About this task:
Return exactly the lines below, starting with the one that has "camera: 170 degrees right, 10 degrees up" and going on through the one that has "ash-grey cup |".

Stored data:
◇ ◇ ◇ ◇

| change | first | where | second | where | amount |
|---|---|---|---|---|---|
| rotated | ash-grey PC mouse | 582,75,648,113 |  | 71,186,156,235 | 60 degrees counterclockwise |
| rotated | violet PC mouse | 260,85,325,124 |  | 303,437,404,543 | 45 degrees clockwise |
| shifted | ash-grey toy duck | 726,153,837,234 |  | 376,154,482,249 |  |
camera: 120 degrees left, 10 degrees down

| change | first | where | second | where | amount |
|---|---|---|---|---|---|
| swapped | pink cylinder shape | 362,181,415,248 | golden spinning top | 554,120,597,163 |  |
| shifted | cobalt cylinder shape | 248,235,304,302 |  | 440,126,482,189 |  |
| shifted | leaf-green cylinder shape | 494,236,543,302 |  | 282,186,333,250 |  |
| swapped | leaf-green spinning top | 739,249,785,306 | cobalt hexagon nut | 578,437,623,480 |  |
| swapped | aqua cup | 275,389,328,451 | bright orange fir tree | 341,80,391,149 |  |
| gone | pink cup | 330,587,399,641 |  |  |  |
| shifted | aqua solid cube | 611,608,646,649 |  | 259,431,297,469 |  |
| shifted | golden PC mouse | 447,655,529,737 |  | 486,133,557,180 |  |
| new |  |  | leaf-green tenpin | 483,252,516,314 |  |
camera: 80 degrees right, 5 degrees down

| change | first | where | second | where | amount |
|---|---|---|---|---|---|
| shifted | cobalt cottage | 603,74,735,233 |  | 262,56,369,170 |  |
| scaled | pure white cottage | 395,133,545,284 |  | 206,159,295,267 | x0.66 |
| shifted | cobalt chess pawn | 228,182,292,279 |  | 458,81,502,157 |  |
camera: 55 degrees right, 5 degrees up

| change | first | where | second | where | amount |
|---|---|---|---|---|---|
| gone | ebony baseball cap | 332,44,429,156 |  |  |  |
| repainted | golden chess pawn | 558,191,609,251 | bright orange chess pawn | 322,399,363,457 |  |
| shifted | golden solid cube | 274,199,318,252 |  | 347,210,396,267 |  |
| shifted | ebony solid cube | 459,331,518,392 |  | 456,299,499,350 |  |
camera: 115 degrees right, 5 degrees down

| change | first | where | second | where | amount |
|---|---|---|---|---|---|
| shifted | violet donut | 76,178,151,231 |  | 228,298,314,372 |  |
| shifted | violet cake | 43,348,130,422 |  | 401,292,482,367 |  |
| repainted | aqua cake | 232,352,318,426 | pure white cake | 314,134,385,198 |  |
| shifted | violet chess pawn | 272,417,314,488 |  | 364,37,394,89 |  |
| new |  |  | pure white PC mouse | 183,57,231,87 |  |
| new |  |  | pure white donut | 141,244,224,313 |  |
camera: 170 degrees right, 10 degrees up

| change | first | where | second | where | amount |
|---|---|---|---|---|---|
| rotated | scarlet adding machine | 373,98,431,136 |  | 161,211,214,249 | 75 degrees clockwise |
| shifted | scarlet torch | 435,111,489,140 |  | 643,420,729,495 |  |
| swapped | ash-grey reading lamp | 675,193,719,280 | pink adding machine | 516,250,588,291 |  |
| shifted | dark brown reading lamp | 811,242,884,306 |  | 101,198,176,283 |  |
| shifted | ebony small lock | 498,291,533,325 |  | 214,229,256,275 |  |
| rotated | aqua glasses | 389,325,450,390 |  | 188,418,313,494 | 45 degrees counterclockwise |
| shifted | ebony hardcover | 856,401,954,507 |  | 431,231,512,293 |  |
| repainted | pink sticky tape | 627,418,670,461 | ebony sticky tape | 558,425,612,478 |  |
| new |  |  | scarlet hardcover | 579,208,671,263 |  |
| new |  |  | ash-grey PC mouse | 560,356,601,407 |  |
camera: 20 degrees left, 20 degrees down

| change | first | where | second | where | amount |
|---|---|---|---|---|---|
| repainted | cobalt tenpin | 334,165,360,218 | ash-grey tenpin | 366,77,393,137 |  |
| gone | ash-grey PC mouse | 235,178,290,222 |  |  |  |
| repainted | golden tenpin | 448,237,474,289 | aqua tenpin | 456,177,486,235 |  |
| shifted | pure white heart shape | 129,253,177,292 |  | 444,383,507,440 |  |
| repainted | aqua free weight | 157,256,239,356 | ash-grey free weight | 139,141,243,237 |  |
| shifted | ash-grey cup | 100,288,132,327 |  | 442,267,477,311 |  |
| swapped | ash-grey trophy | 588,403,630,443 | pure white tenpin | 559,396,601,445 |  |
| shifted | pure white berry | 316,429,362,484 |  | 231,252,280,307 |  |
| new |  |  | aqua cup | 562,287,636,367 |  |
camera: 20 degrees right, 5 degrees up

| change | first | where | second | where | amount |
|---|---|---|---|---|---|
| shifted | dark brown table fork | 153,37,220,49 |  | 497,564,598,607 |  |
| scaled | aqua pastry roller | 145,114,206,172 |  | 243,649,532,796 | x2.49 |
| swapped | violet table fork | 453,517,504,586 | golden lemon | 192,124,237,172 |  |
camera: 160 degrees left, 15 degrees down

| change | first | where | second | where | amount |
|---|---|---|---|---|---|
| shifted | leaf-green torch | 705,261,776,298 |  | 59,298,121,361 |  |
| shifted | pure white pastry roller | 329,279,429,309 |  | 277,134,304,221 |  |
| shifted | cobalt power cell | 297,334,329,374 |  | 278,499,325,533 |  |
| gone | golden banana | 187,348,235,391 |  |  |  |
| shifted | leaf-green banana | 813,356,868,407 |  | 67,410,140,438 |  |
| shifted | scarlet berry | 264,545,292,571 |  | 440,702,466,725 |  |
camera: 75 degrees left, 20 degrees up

◇ ◇ ◇ ◇

Exercise result:
camera: 170 degrees right, 10 degrees up

| change | first | where | second | where | amount |
|---|---|---|---|---|---|
| rotated | scarlet adding machine | 373,98,431,136 |  | 161,211,214,249 | 75 degrees clockwise |
| shifted | scarlet torch | 435,111,489,140 |  | 643,420,729,495 |  |
| swapped | ash-grey reading lamp | 675,193,719,280 | pink adding machine | 516,250,588,291 |  |
| shifted | dark brown reading lamp | 811,242,884,306 |  | 101,198,176,283 |  |
| shifted | ebony small lock | 498,291,533,325 |  | 214,229,256,275 |  |
| rotated | aqua glasses | 389,325,450,390 |  | 188,418,313,494 | 45 degrees counterclockwise |
| shifted | ebony hardcover | 856,401,954,507 |  | 431,231,512,293 |  |
| repainted | pink sticky tape | 627,418,670,461 | ebony sticky tape | 558,425,612,478 |  |
| new |  |  | scarlet hardcover | 579,208,671,263 |  |
| new |  |  | ash-grey PC mouse | 560,356,601,407 |  |
camera: 20 degrees left, 20 degrees down

| change | first | where | second | where | amount |
|---|---|---|---|---|---|
| repainted | cobalt tenpin | 334,165,360,218 | ash-grey tenpin | 366,77,393,137 |  |
| gone | ash-grey PC mouse | 235,178,290,222 |  |  |  |
| repainted | golden tenpin | 448,237,474,289 | aqua tenpin | 456,177,486,235 |  |
| shifted | pure white heart shape | 129,253,177,292 |  | 444,383,507,440 |  |
| repainted | aqua free weight | 157,256,239,356 | ash-grey free weight | 139,141,243,237 |  |
| shifted | ash-grey cup | 100,288,132,327 |  | 442,267,477,311 |  |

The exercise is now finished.